• _Goal_
Please edit the entries below by replacing "brown diamond" with "brown rhombus" wherever it occurs, leaving everything else unchanged.

Collected data entries:
★ ★ ★ ★ ★

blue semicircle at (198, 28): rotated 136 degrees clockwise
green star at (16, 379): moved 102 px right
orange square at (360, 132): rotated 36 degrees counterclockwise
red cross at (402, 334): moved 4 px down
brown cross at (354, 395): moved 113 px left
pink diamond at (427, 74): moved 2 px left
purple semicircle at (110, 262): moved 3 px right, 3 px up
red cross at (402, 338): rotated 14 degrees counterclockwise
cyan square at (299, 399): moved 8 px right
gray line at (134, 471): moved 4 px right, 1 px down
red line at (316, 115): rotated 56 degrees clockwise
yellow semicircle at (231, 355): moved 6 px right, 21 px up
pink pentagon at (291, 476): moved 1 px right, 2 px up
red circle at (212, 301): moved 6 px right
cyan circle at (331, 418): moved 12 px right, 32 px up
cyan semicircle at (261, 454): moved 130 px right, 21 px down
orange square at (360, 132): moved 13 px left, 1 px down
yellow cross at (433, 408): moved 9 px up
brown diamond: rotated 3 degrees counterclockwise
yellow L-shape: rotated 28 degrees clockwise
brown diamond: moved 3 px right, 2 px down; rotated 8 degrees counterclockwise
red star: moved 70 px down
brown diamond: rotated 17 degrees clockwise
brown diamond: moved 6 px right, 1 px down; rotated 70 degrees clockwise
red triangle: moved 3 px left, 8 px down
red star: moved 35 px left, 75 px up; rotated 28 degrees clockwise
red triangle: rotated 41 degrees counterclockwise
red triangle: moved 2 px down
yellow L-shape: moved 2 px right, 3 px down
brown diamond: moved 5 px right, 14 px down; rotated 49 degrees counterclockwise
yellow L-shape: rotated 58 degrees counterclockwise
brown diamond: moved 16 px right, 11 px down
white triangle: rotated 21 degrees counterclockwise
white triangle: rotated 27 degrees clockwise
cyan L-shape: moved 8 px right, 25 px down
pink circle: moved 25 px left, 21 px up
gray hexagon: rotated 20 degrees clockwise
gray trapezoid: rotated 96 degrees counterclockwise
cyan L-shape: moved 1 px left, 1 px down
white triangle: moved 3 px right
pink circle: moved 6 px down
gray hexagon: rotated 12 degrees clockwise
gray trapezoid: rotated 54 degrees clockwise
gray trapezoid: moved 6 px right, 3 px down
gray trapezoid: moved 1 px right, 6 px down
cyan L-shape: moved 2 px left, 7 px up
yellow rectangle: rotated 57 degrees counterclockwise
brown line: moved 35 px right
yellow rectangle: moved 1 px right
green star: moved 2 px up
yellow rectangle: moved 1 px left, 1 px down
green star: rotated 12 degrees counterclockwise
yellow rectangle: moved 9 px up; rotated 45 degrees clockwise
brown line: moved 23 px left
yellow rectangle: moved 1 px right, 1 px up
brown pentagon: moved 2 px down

★ ★ ★ ★ ★

• _Task solution_
blue semicircle at (198, 28): rotated 136 degrees clockwise
green star at (16, 379): moved 102 px right
orange square at (360, 132): rotated 36 degrees counterclockwise
red cross at (402, 334): moved 4 px down
brown cross at (354, 395): moved 113 px left
pink diamond at (427, 74): moved 2 px left
purple semicircle at (110, 262): moved 3 px right, 3 px up
red cross at (402, 338): rotated 14 degrees counterclockwise
cyan square at (299, 399): moved 8 px right
gray line at (134, 471): moved 4 px right, 1 px down
red line at (316, 115): rotated 56 degrees clockwise
yellow semicircle at (231, 355): moved 6 px right, 21 px up
pink pentagon at (291, 476): moved 1 px right, 2 px up
red circle at (212, 301): moved 6 px right
cyan circle at (331, 418): moved 12 px right, 32 px up
cyan semicircle at (261, 454): moved 130 px right, 21 px down
orange square at (360, 132): moved 13 px left, 1 px down
yellow cross at (433, 408): moved 9 px up
brown rhombus: rotated 3 degrees counterclockwise
yellow L-shape: rotated 28 degrees clockwise
brown rhombus: moved 3 px right, 2 px down; rotated 8 degrees counterclockwise
red star: moved 70 px down
brown rhombus: rotated 17 degrees clockwise
brown rhombus: moved 6 px right, 1 px down; rotated 70 degrees clockwise
red triangle: moved 3 px left, 8 px down
red star: moved 35 px left, 75 px up; rotated 28 degrees clockwise
red triangle: rotated 41 degrees counterclockwise
red triangle: moved 2 px down
yellow L-shape: moved 2 px right, 3 px down
brown rhombus: moved 5 px right, 14 px down; rotated 49 degrees counterclockwise
yellow L-shape: rotated 58 degrees counterclockwise
brown rhombus: moved 16 px right, 11 px down
white triangle: rotated 21 degrees counterclockwise
white triangle: rotated 27 degrees clockwise
cyan L-shape: moved 8 px right, 25 px down
pink circle: moved 25 px left, 21 px up
gray hexagon: rotated 20 degrees clockwise
gray trapezoid: rotated 96 degrees counterclockwise
cyan L-shape: moved 1 px left, 1 px down
white triangle: moved 3 px right
pink circle: moved 6 px down
gray hexagon: rotated 12 degrees clockwise
gray trapezoid: rotated 54 degrees clockwise
gray trapezoid: moved 6 px right, 3 px down
gray trapezoid: moved 1 px right, 6 px down
cyan L-shape: moved 2 px left, 7 px up
yellow rectangle: rotated 57 degrees counterclockwise
brown line: moved 35 px right
yellow rectangle: moved 1 px right
green star: moved 2 px up
yellow rectangle: moved 1 px left, 1 px down
green star: rotated 12 degrees counterclockwise
yellow rectangle: moved 9 px up; rotated 45 degrees clockwise
brown line: moved 23 px left
yellow rectangle: moved 1 px right, 1 px up
brown pentagon: moved 2 px down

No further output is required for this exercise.